* TASK INSTRUCTIONS *
Locate the line that contains "turquoise cup: 6 -> 10", then copy it and all later lines of the data below exactly, through the last one.

##### PROVIDED ENTRIES #####

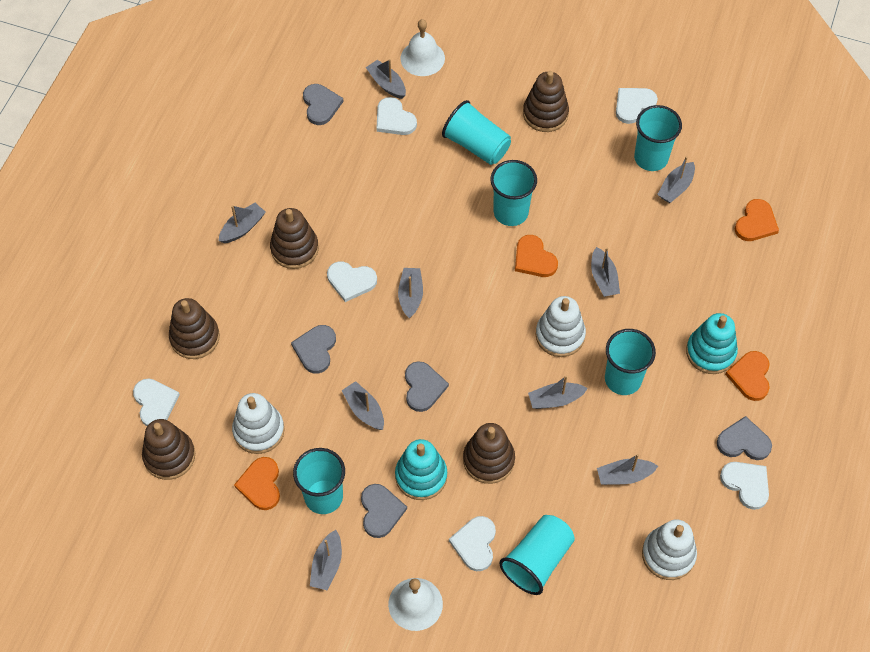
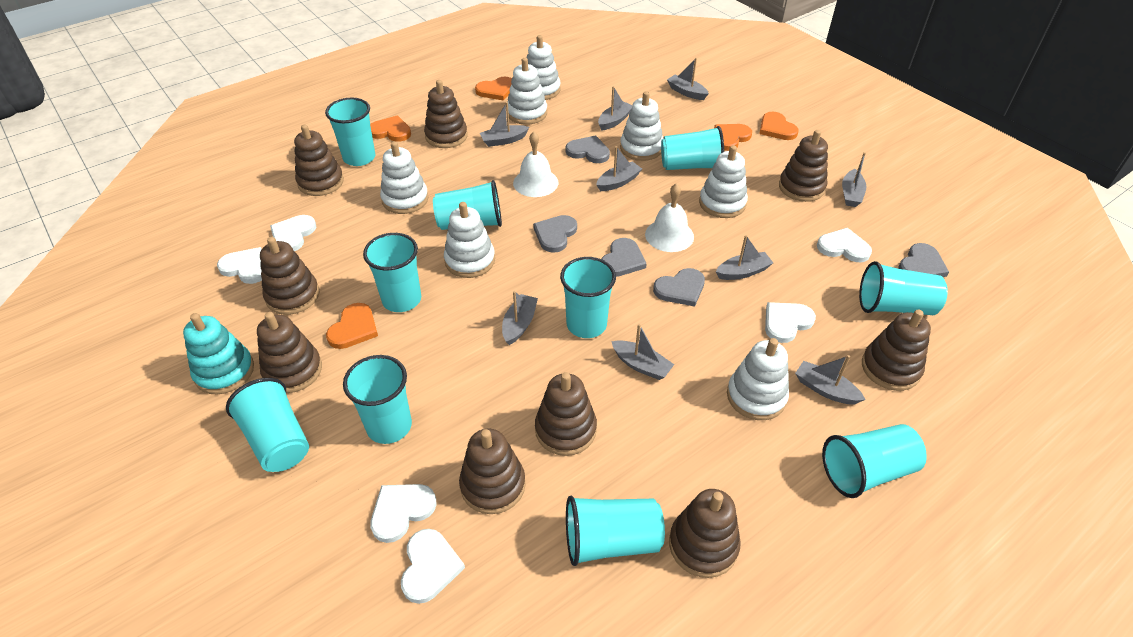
brown stacking toy: 5 -> 9
orange heart: 4 -> 5
turquoise cup: 6 -> 10
turquoise stacking toy: 2 -> 1
white stacking toy: 3 -> 7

#####

* SOLUTION TO THIS TASK *
turquoise cup: 6 -> 10
turquoise stacking toy: 2 -> 1
white stacking toy: 3 -> 7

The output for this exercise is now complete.